- REQUIRED ACTION -
A word-for-word copy of the data, pictures excluded, is what this task asks for.

- DATA BLOCK -

────

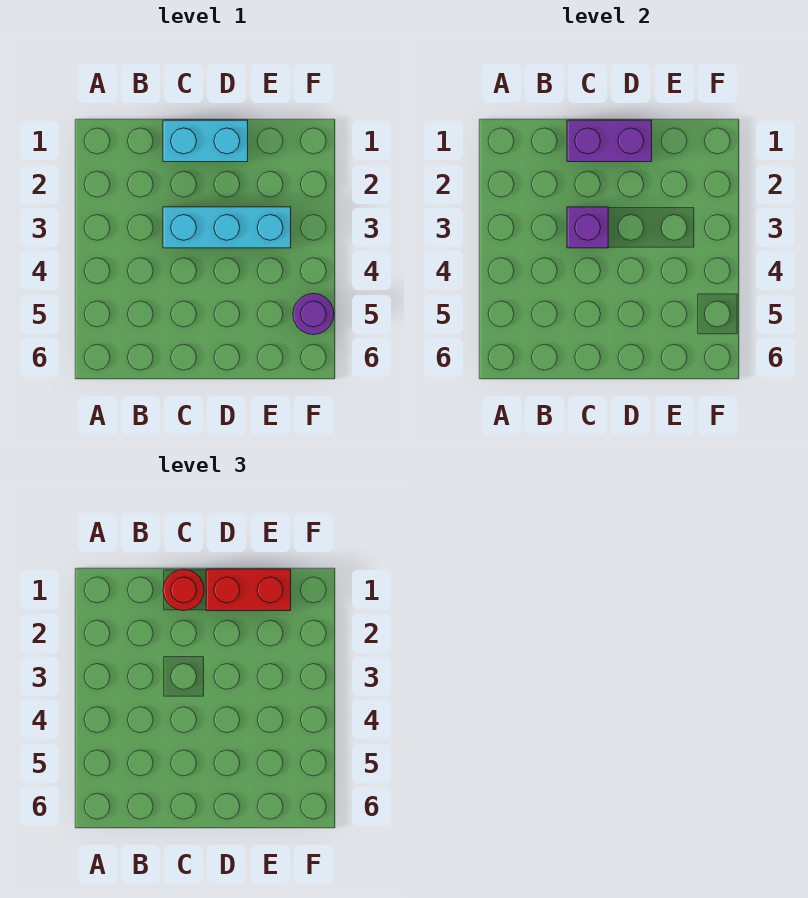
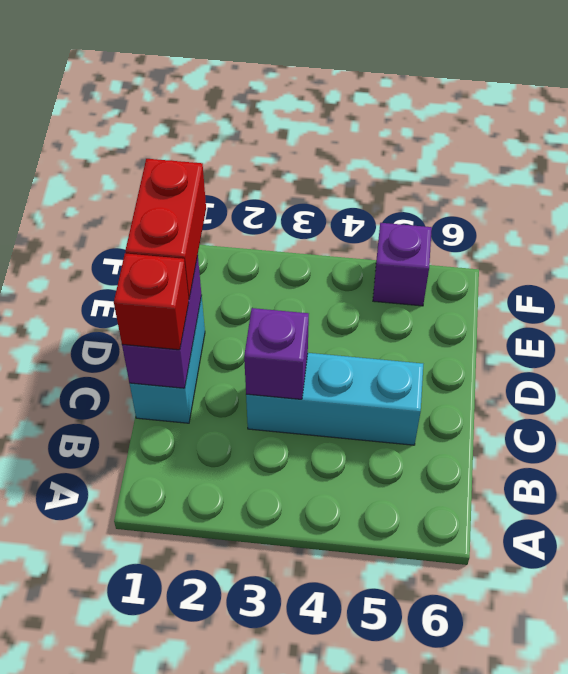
red round brick C1 level 3 -> red brick C1 level 3
cyan brick C3:E3 level 1 -> cyan brick C3:C5 level 1
purple round brick F5 level 1 -> purple brick F5 level 1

────

- RESULT OF THE TASK -
red round brick C1 level 3 -> red brick C1 level 3
cyan brick C3:E3 level 1 -> cyan brick C3:C5 level 1
purple round brick F5 level 1 -> purple brick F5 level 1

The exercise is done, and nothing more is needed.